## DATA SEGMENT
=======
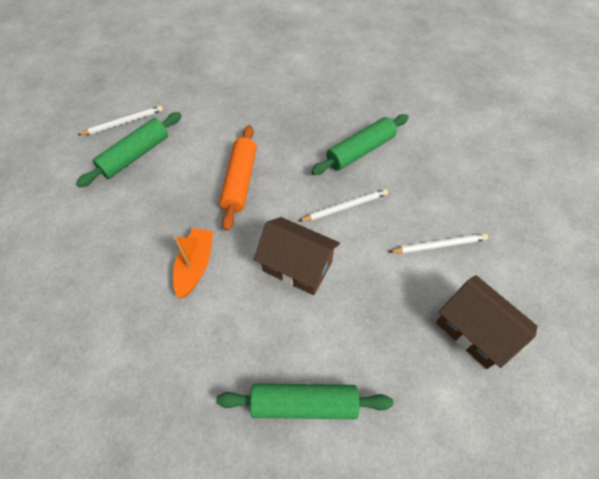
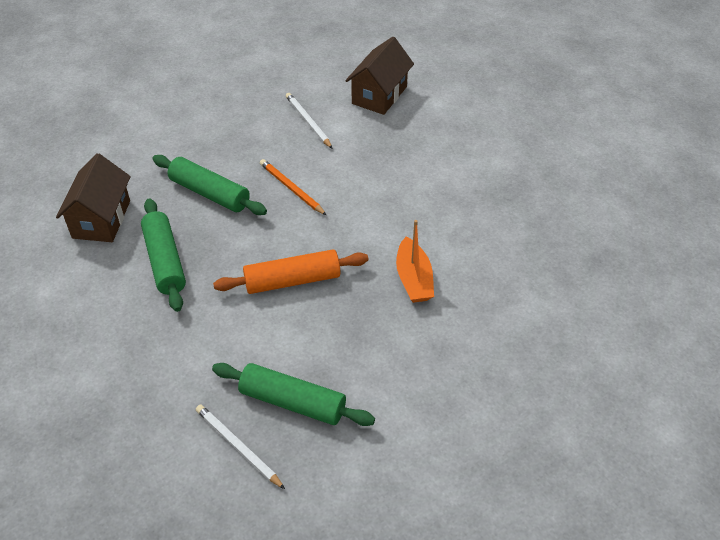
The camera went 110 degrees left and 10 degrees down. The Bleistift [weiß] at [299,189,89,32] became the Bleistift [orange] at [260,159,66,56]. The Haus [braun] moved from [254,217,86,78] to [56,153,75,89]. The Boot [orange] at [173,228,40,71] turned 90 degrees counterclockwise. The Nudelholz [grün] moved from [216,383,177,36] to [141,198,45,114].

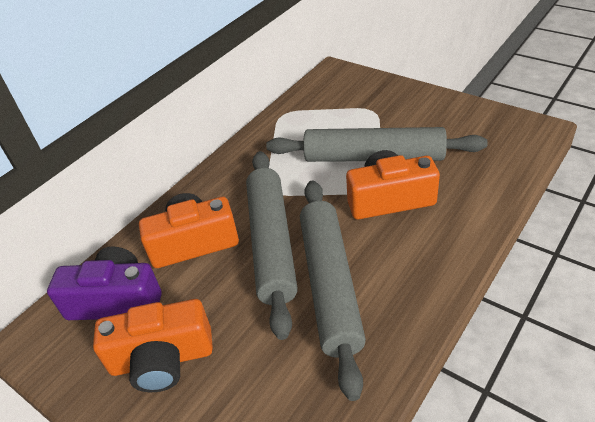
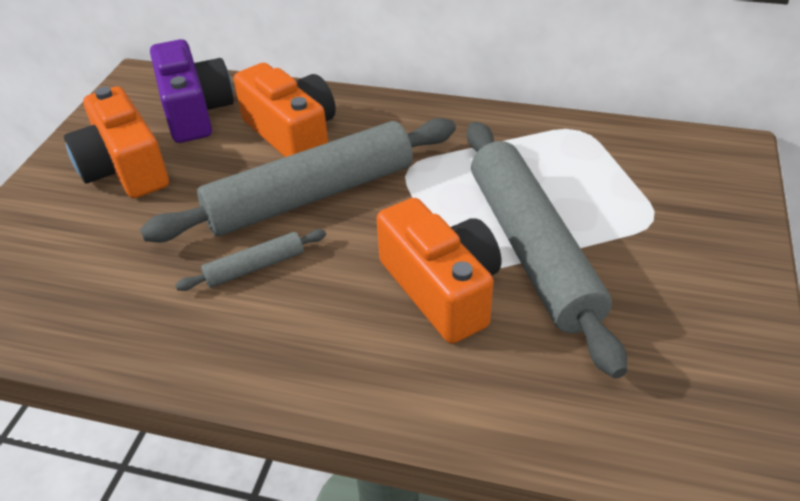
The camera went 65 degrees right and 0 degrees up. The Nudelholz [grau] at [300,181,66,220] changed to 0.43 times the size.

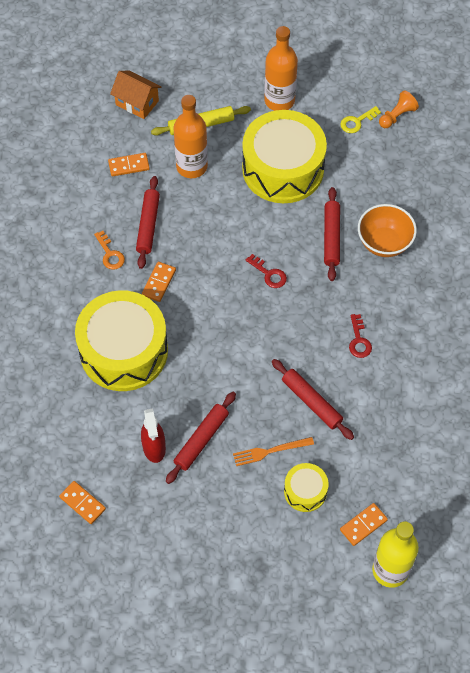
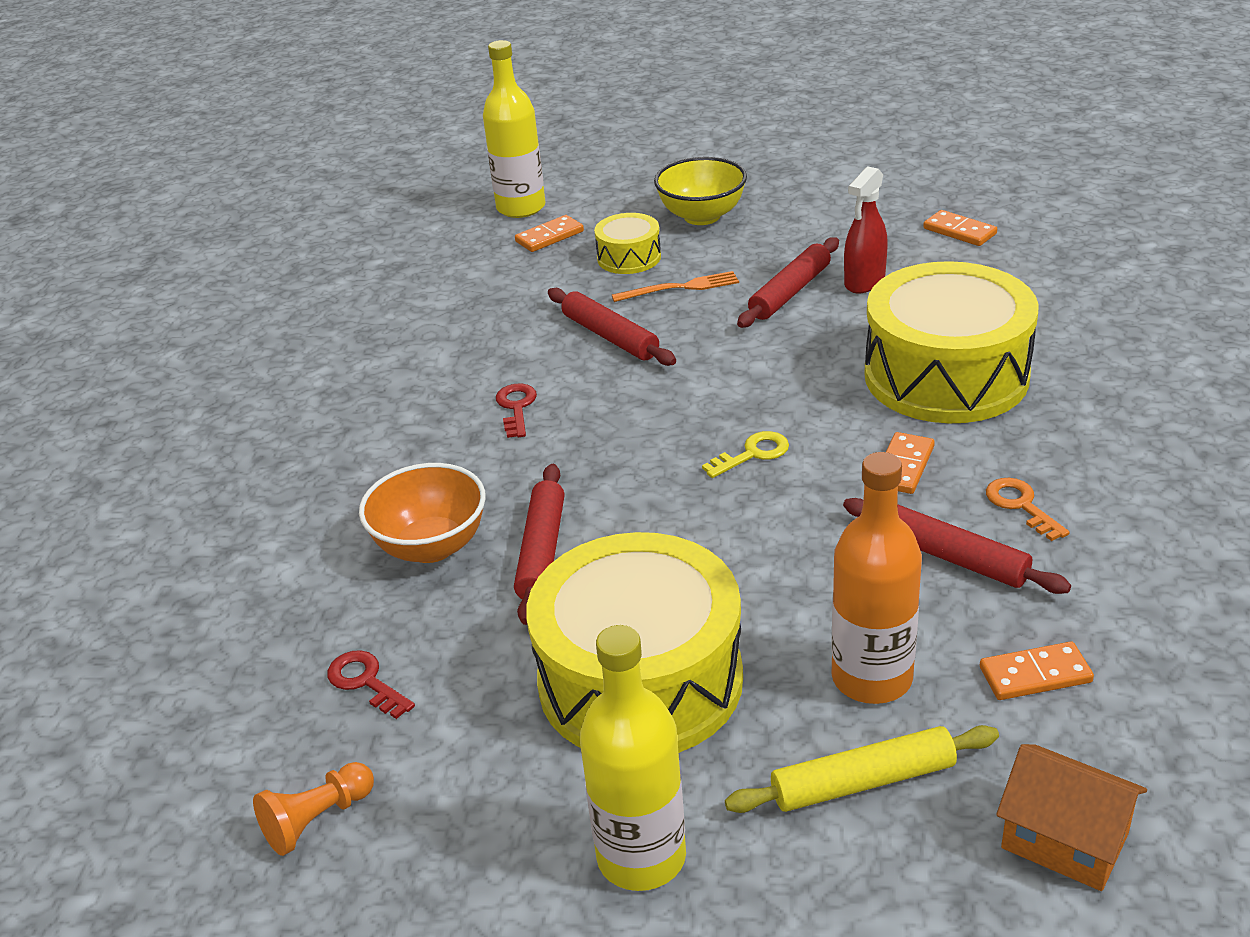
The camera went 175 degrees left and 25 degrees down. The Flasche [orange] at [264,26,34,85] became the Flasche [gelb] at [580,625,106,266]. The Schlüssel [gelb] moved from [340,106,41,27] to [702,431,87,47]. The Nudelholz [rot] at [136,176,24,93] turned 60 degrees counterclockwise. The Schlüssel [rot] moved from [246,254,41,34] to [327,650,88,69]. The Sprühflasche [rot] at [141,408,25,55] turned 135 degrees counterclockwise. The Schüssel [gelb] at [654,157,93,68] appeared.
=======
## WHAT TO PRODUCE
Before you return the listing, strip out its pictures; all else must match exactly.

## ANSWER BELOW
The camera went 110 degrees left and 10 degrees down. The Bleistift [weiß] at [299,189,89,32] became the Bleistift [orange] at [260,159,66,56]. The Haus [braun] moved from [254,217,86,78] to [56,153,75,89]. The Boot [orange] at [173,228,40,71] turned 90 degrees counterclockwise. The Nudelholz [grün] moved from [216,383,177,36] to [141,198,45,114].

The camera went 65 degrees right and 0 degrees up. The Nudelholz [grau] at [300,181,66,220] changed to 0.43 times the size.

The camera went 175 degrees left and 25 degrees down. The Flasche [orange] at [264,26,34,85] became the Flasche [gelb] at [580,625,106,266]. The Schlüssel [gelb] moved from [340,106,41,27] to [702,431,87,47]. The Nudelholz [rot] at [136,176,24,93] turned 60 degrees counterclockwise. The Schlüssel [rot] moved from [246,254,41,34] to [327,650,88,69]. The Sprühflasche [rot] at [141,408,25,55] turned 135 degrees counterclockwise. The Schüssel [gelb] at [654,157,93,68] appeared.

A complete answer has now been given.